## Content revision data
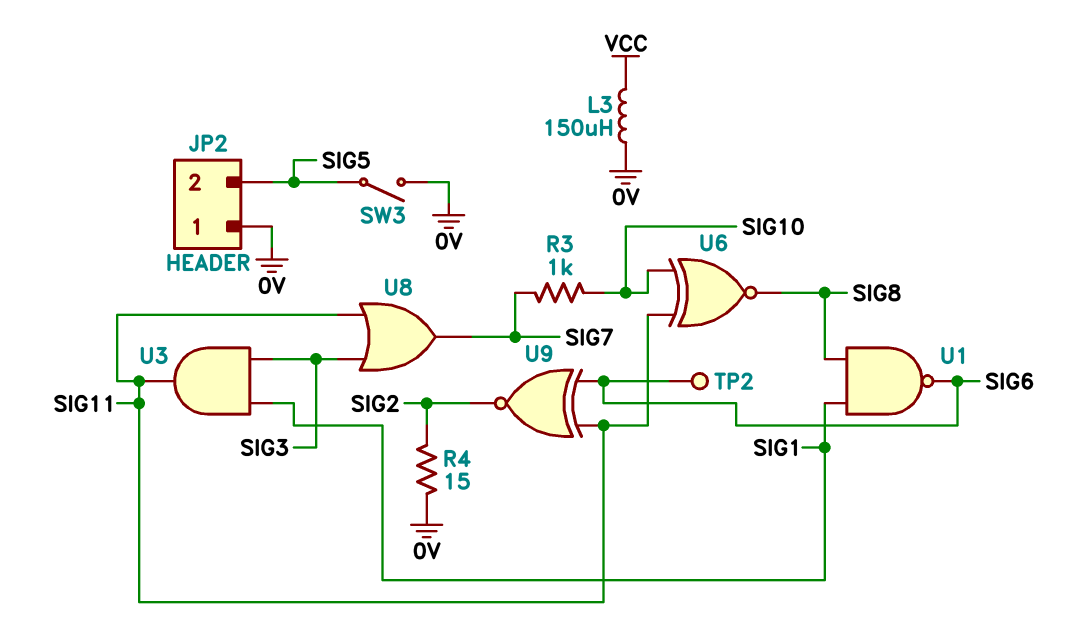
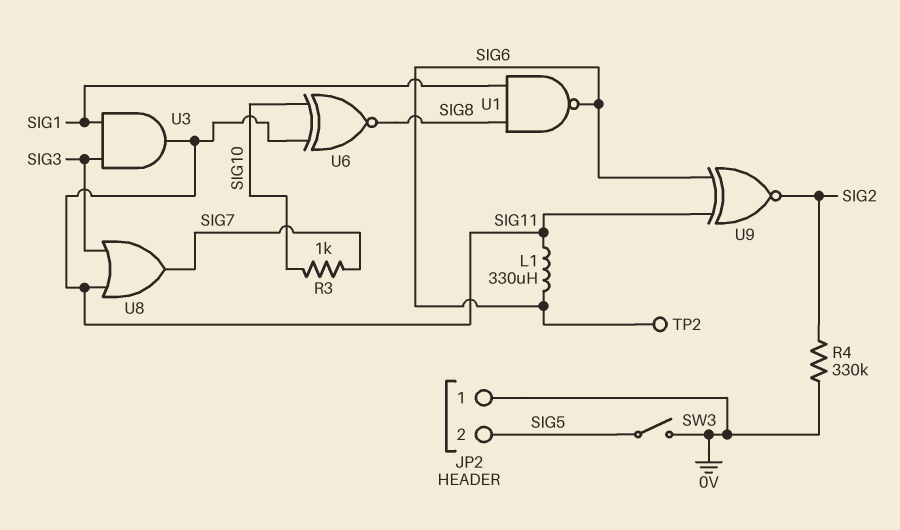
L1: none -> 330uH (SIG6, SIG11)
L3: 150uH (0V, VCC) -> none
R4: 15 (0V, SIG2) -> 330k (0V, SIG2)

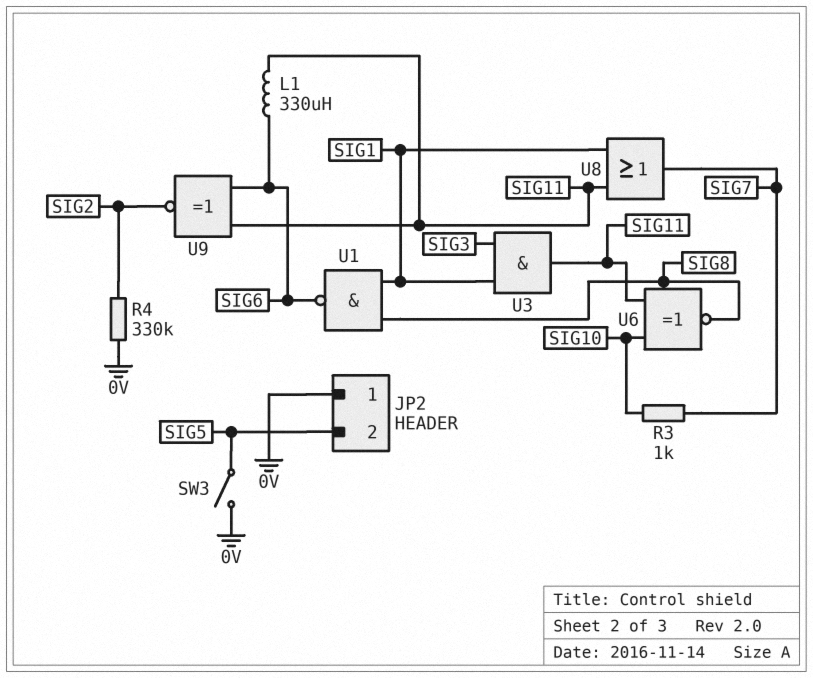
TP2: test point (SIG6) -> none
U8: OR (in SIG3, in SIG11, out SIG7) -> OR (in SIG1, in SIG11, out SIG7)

...

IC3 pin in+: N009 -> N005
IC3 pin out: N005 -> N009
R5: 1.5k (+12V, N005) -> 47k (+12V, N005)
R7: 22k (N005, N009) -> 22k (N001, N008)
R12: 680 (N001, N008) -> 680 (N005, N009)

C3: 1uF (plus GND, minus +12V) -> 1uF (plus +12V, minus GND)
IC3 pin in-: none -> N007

---

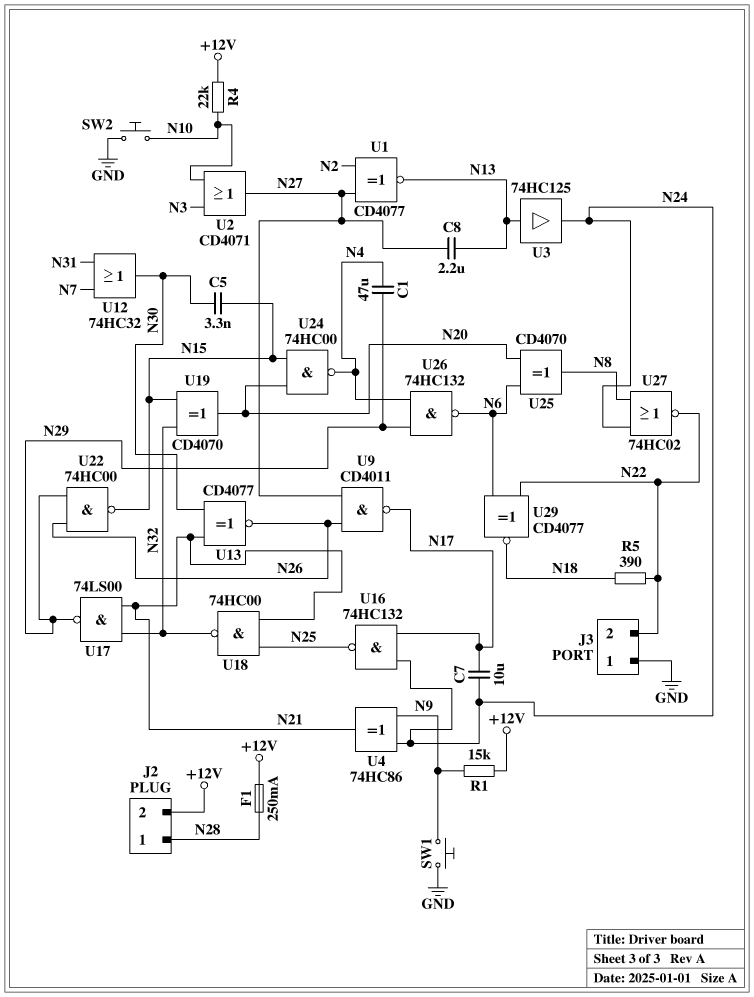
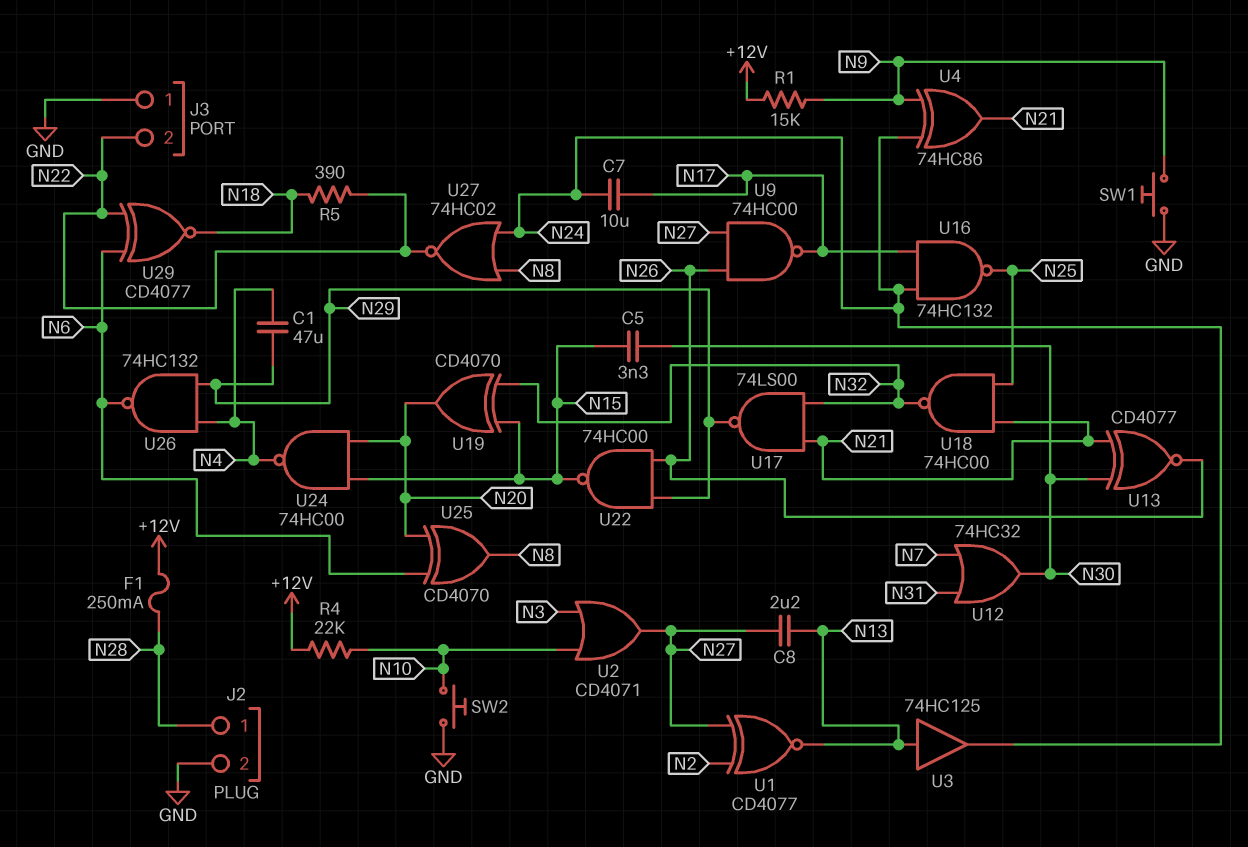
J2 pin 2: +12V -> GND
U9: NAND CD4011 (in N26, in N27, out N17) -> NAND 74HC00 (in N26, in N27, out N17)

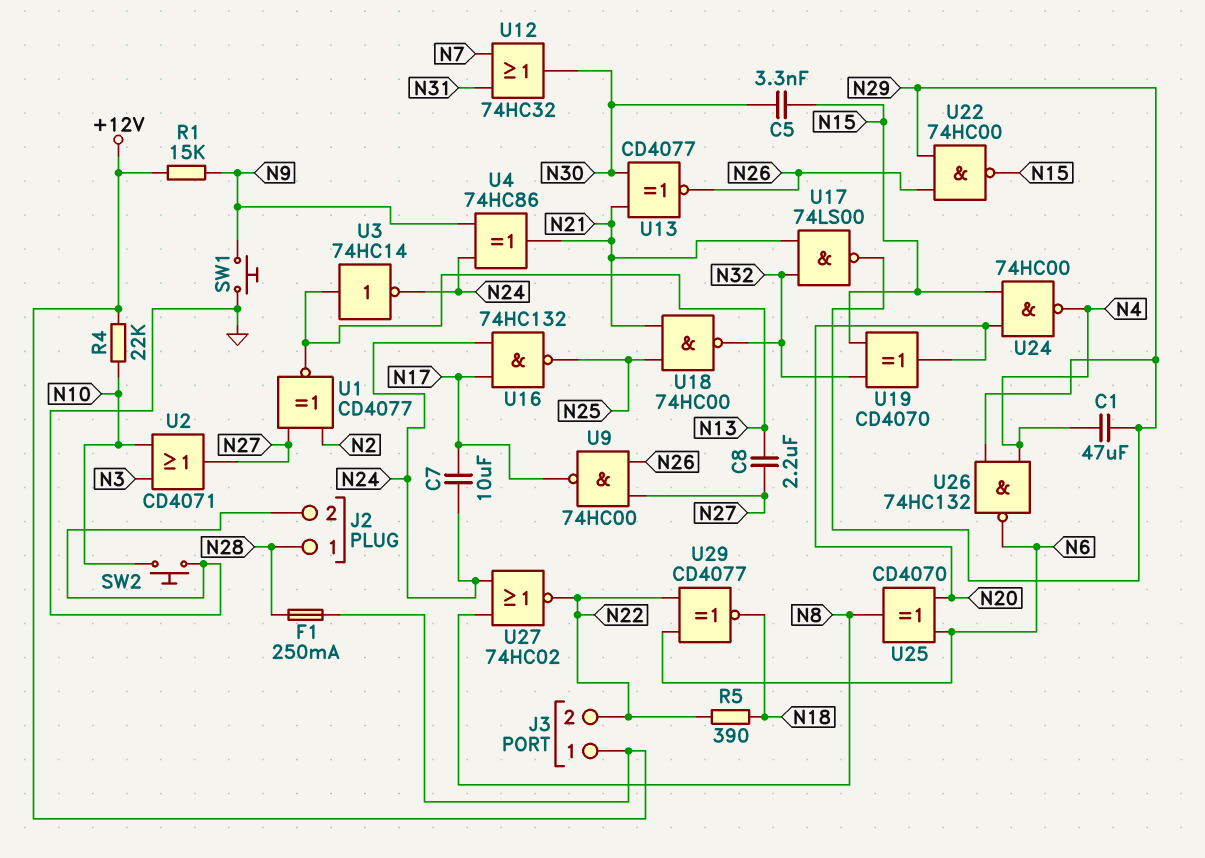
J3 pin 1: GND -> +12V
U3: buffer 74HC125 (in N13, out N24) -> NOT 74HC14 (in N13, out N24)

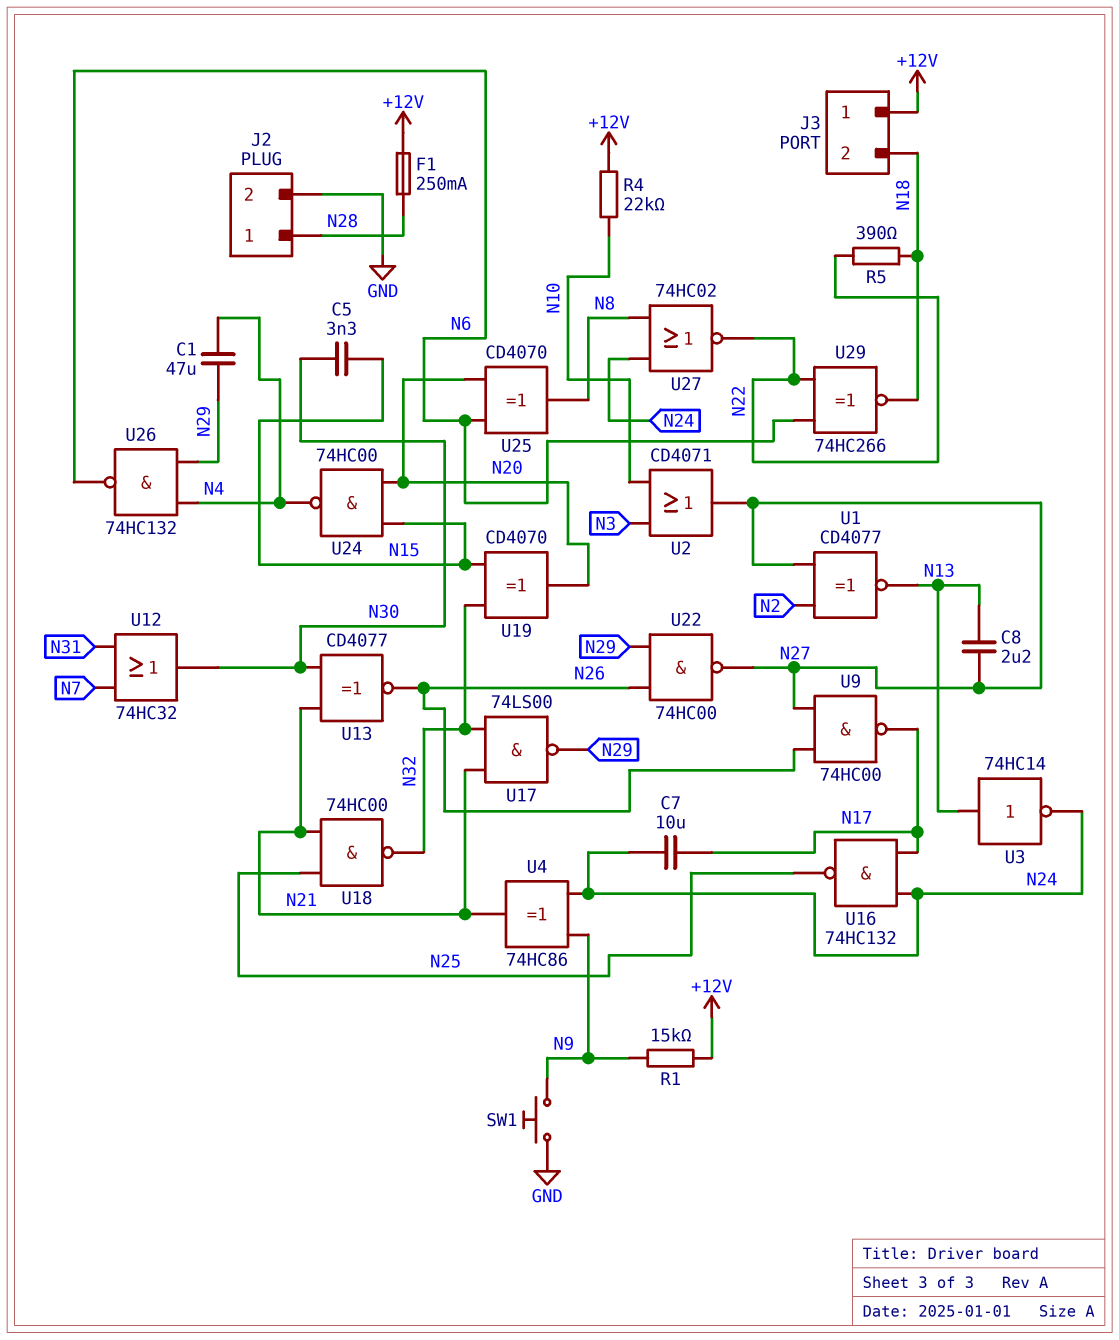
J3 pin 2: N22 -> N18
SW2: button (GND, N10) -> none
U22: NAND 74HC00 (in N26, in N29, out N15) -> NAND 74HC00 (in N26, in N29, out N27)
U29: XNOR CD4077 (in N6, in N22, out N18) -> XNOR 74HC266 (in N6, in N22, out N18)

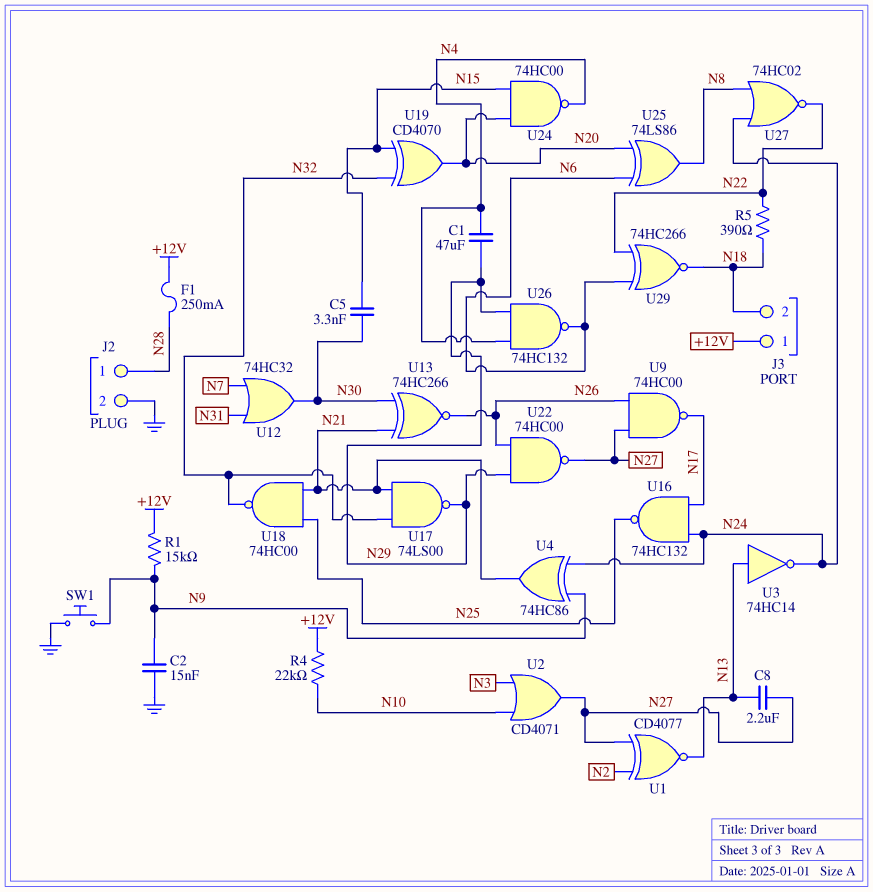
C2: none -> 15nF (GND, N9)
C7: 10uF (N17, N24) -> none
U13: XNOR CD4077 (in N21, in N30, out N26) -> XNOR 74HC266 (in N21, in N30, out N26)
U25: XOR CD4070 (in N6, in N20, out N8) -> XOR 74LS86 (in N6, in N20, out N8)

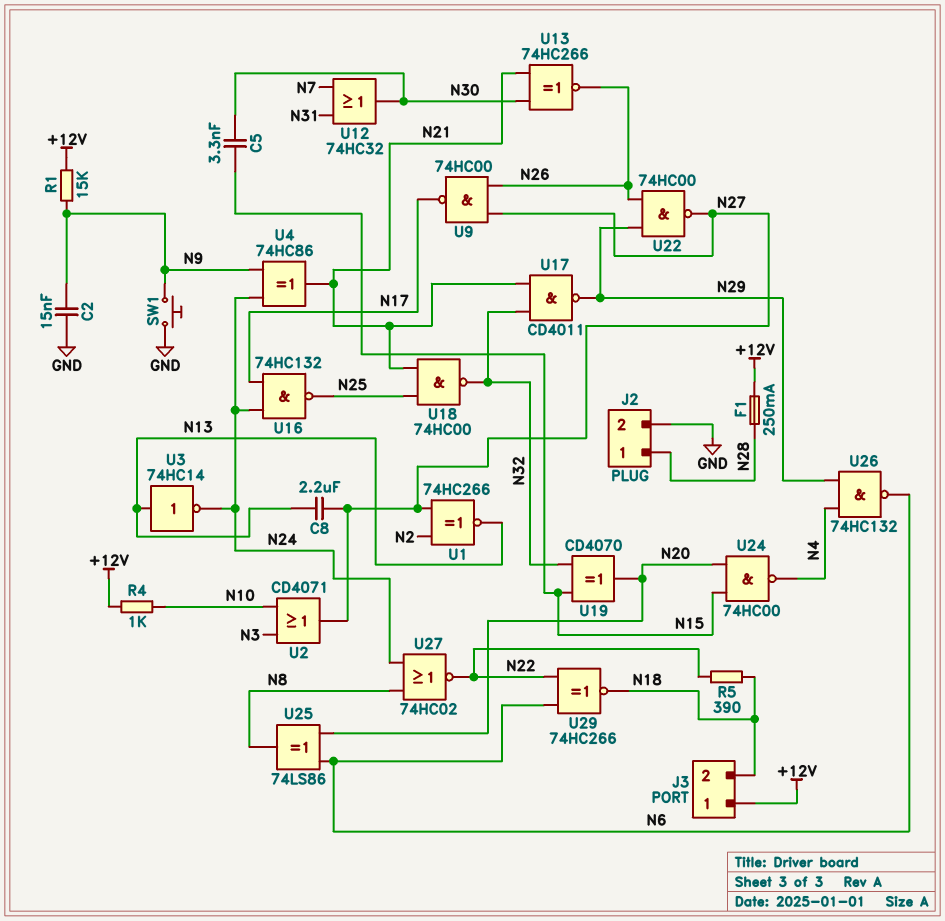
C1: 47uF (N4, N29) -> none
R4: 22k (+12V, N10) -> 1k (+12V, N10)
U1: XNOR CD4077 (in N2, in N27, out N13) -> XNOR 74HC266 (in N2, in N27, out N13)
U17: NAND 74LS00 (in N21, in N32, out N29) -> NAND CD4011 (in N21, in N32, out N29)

## Action item
Look above for the line containing "L1: none -> 330uH (SIG6, SIG11)", then write out every line from there down to the line containing "U8: OR (in SIG3, in", that line included, with no pictures.

## Exercise result
L1: none -> 330uH (SIG6, SIG11)
L3: 150uH (0V, VCC) -> none
R4: 15 (0V, SIG2) -> 330k (0V, SIG2)

TP2: test point (SIG6) -> none
U8: OR (in SIG3, in SIG11, out SIG7) -> OR (in SIG1, in SIG11, out SIG7)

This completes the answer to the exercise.